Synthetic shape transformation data

========================================

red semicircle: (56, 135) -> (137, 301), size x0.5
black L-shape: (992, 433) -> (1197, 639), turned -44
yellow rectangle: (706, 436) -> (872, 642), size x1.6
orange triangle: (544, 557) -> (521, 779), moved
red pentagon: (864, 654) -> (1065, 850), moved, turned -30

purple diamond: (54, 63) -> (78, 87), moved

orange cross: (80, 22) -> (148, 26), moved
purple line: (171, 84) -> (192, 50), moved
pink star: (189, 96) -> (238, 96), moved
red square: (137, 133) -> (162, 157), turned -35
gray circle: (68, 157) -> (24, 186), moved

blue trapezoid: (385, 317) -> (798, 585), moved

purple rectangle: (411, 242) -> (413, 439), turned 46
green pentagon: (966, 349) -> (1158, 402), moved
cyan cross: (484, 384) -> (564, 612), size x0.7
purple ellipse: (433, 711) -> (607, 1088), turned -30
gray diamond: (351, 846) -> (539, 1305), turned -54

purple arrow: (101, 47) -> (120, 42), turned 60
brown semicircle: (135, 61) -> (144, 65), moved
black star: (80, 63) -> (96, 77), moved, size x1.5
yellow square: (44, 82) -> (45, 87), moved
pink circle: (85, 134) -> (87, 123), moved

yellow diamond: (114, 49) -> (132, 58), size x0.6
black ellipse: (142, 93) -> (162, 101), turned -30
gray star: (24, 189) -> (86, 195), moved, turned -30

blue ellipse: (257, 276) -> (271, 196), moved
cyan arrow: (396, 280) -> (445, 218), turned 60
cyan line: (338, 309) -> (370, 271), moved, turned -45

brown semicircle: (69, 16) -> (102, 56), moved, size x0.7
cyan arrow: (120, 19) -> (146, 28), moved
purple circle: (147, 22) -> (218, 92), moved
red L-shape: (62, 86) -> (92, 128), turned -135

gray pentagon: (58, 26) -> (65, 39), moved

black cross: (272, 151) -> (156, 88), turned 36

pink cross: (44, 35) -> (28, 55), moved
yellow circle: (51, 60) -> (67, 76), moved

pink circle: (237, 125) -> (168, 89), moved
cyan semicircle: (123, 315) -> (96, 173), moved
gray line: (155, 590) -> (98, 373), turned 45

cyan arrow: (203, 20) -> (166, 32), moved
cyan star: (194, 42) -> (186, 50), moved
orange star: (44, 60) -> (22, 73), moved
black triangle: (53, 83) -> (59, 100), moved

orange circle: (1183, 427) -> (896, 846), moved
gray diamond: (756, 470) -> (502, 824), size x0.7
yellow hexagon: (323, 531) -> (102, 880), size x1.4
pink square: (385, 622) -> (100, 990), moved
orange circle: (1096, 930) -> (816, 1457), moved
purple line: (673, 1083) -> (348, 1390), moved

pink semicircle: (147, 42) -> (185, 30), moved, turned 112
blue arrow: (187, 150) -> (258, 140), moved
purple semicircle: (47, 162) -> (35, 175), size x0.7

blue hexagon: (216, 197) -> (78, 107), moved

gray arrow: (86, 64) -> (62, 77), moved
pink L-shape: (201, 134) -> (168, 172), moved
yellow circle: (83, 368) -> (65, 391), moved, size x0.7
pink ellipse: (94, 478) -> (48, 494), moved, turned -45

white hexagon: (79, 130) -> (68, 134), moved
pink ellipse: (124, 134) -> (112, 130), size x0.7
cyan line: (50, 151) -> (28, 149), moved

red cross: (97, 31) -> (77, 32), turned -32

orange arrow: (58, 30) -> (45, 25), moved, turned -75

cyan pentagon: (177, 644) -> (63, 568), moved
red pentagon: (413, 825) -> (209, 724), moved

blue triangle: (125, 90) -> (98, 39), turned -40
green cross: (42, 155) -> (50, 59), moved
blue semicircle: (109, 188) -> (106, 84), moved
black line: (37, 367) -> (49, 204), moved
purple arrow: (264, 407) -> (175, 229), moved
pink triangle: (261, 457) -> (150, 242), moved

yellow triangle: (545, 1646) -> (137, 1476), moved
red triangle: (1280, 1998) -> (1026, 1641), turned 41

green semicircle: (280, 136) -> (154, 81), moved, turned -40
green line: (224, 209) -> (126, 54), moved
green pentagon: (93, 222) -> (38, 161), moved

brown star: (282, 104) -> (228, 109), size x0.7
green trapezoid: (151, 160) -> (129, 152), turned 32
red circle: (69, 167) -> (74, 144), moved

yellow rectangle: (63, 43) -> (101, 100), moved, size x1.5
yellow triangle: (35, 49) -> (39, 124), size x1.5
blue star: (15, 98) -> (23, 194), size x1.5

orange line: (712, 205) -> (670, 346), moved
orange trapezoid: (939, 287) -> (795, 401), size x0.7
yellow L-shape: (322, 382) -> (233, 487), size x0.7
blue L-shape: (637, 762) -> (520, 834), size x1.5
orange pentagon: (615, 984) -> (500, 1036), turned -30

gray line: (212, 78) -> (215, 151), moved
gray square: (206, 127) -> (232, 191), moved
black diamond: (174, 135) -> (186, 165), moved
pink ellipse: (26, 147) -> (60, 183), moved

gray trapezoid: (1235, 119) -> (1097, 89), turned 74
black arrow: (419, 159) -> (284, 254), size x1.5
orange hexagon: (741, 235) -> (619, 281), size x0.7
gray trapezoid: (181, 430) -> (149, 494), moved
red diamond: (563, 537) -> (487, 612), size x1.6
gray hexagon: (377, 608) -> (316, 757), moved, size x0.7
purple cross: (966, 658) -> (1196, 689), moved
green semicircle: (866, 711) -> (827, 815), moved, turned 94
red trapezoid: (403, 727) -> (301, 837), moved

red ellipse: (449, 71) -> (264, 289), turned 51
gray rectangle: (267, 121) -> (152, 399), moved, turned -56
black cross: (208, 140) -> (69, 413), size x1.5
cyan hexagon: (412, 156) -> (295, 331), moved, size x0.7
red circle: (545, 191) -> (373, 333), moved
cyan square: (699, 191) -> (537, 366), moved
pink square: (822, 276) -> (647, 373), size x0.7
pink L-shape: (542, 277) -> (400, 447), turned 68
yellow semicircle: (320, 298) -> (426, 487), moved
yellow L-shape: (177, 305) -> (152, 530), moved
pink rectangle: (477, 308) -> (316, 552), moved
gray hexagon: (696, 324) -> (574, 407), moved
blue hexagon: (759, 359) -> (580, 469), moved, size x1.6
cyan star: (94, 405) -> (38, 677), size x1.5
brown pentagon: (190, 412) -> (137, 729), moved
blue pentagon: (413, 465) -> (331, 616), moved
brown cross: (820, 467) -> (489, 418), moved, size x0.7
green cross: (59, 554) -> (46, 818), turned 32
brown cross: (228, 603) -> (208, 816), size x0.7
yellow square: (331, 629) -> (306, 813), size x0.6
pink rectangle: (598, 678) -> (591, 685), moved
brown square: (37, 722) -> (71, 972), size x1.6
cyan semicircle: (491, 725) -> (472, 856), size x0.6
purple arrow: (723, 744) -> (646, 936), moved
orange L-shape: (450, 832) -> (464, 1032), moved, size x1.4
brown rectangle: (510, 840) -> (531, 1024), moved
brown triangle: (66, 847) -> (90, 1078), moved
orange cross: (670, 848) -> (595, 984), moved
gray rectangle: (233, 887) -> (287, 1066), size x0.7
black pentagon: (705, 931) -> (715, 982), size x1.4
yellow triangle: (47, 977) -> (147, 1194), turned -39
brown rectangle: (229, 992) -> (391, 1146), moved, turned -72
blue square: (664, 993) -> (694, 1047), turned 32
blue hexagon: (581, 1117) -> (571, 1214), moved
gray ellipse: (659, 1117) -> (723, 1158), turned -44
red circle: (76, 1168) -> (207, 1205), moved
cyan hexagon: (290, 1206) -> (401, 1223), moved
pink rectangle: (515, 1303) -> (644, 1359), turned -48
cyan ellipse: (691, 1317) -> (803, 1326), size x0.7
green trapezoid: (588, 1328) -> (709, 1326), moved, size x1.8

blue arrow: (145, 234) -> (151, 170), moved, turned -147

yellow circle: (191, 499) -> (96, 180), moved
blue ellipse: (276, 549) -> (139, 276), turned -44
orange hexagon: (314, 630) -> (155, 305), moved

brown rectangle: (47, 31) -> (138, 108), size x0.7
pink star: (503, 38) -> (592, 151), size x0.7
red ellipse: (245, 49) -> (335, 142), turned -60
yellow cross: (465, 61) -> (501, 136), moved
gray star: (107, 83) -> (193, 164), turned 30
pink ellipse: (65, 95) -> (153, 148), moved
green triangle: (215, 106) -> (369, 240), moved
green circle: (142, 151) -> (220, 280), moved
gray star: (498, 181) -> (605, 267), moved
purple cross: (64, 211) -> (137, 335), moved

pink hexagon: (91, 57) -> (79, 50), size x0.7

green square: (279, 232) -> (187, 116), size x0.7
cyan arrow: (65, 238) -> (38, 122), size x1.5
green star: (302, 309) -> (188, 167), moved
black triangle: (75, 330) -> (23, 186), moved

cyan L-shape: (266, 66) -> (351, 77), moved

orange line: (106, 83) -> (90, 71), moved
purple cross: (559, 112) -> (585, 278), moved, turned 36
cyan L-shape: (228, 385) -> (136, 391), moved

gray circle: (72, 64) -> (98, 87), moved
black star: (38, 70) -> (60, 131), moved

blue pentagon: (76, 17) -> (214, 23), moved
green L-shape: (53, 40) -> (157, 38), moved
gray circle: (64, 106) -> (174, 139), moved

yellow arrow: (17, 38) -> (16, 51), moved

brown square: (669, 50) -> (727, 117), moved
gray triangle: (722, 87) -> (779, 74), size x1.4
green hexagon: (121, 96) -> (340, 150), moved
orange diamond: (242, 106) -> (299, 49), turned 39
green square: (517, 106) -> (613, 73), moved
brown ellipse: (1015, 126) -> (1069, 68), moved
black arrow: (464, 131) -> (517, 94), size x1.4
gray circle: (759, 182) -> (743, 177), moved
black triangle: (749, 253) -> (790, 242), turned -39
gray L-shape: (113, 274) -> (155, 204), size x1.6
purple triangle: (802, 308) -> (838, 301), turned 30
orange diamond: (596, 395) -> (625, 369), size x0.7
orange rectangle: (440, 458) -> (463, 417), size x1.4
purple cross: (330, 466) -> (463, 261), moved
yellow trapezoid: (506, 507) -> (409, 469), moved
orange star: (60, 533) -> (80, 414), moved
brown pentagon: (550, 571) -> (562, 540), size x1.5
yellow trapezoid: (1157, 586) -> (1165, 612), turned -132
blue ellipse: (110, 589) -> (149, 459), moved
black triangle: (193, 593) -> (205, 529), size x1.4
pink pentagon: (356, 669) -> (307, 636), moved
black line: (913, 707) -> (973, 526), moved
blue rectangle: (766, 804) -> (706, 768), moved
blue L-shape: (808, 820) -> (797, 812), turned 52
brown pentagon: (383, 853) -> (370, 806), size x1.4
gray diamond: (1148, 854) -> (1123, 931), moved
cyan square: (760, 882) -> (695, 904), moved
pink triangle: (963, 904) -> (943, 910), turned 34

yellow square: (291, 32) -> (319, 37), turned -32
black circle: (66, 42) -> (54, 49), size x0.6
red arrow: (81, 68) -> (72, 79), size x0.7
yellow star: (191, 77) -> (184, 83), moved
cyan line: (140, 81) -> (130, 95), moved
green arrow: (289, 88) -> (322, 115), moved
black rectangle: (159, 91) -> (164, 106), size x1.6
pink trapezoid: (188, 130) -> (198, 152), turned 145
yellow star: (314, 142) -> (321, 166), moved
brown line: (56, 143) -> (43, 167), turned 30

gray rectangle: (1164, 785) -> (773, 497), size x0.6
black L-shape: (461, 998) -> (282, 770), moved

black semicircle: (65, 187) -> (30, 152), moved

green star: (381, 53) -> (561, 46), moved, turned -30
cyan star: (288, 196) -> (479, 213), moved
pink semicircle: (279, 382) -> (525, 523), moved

========================================

== Try it ==
Set down again, word for word, the stretch of records from the line with "green circle: (142, 151) -> (220, 280), moved" to the line with "orange rectangle: (440, 458)", both of those lines included.

== Result ==
green circle: (142, 151) -> (220, 280), moved
gray star: (498, 181) -> (605, 267), moved
purple cross: (64, 211) -> (137, 335), moved

pink hexagon: (91, 57) -> (79, 50), size x0.7

green square: (279, 232) -> (187, 116), size x0.7
cyan arrow: (65, 238) -> (38, 122), size x1.5
green star: (302, 309) -> (188, 167), moved
black triangle: (75, 330) -> (23, 186), moved

cyan L-shape: (266, 66) -> (351, 77), moved

orange line: (106, 83) -> (90, 71), moved
purple cross: (559, 112) -> (585, 278), moved, turned 36
cyan L-shape: (228, 385) -> (136, 391), moved

gray circle: (72, 64) -> (98, 87), moved
black star: (38, 70) -> (60, 131), moved

blue pentagon: (76, 17) -> (214, 23), moved
green L-shape: (53, 40) -> (157, 38), moved
gray circle: (64, 106) -> (174, 139), moved

yellow arrow: (17, 38) -> (16, 51), moved

brown square: (669, 50) -> (727, 117), moved
gray triangle: (722, 87) -> (779, 74), size x1.4
green hexagon: (121, 96) -> (340, 150), moved
orange diamond: (242, 106) -> (299, 49), turned 39
green square: (517, 106) -> (613, 73), moved
brown ellipse: (1015, 126) -> (1069, 68), moved
black arrow: (464, 131) -> (517, 94), size x1.4
gray circle: (759, 182) -> (743, 177), moved
black triangle: (749, 253) -> (790, 242), turned -39
gray L-shape: (113, 274) -> (155, 204), size x1.6
purple triangle: (802, 308) -> (838, 301), turned 30
orange diamond: (596, 395) -> (625, 369), size x0.7
orange rectangle: (440, 458) -> (463, 417), size x1.4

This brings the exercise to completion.